Excerpted data:
★ ★ ★ ★

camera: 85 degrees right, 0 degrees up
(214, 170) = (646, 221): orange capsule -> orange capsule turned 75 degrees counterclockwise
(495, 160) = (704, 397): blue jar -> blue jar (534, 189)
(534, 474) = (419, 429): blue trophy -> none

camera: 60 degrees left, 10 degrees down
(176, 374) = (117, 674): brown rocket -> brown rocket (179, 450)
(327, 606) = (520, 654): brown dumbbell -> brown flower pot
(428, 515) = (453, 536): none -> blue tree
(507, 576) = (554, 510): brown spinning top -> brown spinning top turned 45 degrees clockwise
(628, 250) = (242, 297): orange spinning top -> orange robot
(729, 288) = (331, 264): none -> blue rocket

★ ★ ★ ★

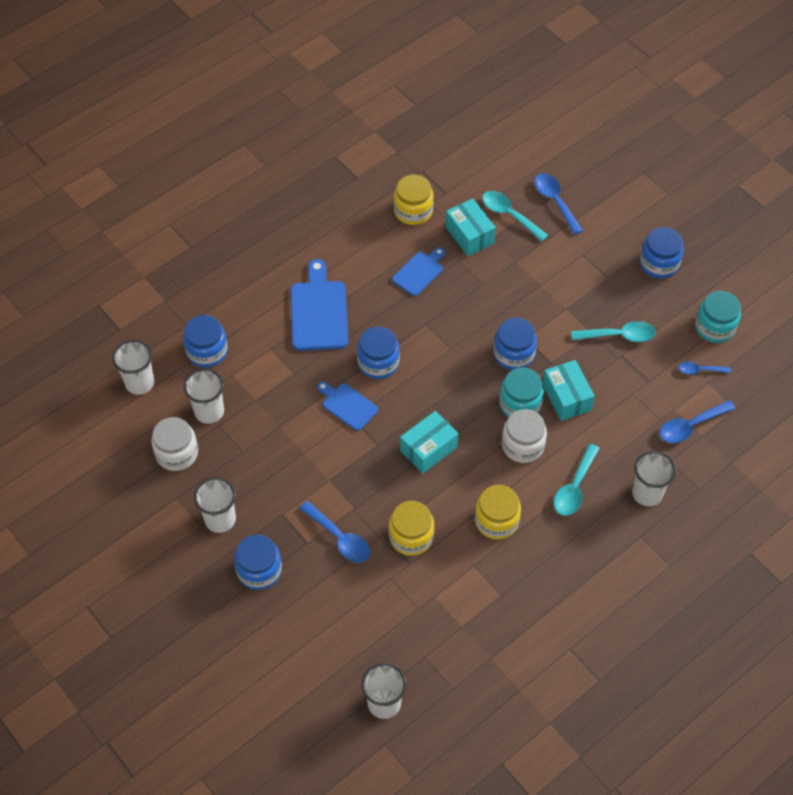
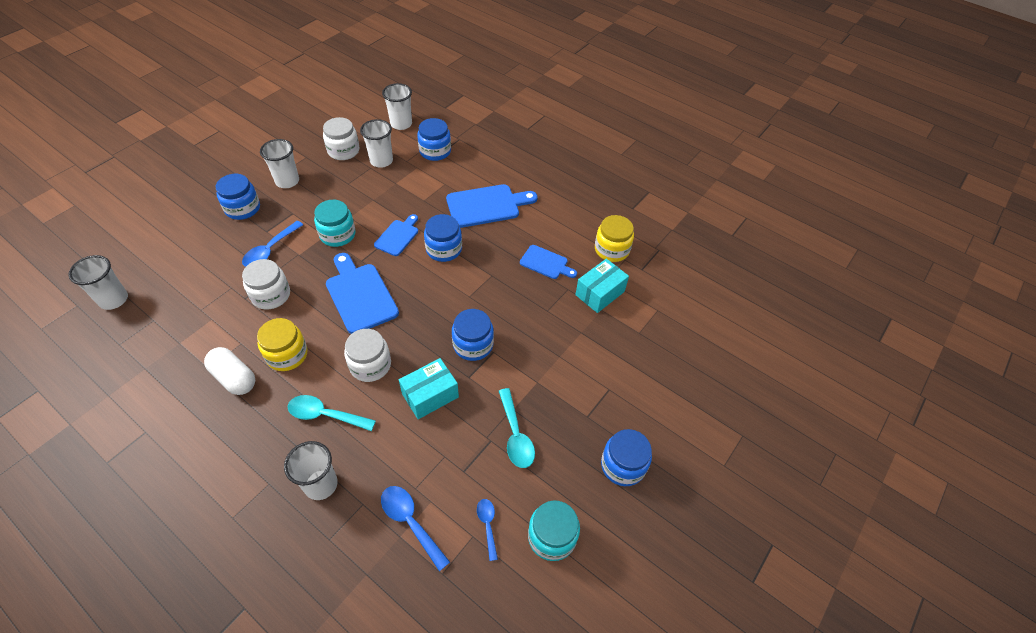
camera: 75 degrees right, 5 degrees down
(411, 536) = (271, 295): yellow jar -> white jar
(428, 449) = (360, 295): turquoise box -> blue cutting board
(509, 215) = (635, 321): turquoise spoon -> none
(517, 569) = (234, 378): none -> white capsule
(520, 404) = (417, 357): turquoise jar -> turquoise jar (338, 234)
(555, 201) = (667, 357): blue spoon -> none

★ ★ ★ ★

Work task:
Retype word for word everything in the listing above from the line that holds "(428, 449) = (360, 295): turquoise" down to the line that holds "(555, 201) = (667, 357): blue spoon -> none". Keep both end lines and leave out the rest.

Exercise output:
(428, 449) = (360, 295): turquoise box -> blue cutting board
(509, 215) = (635, 321): turquoise spoon -> none
(517, 569) = (234, 378): none -> white capsule
(520, 404) = (417, 357): turquoise jar -> turquoise jar (338, 234)
(555, 201) = (667, 357): blue spoon -> none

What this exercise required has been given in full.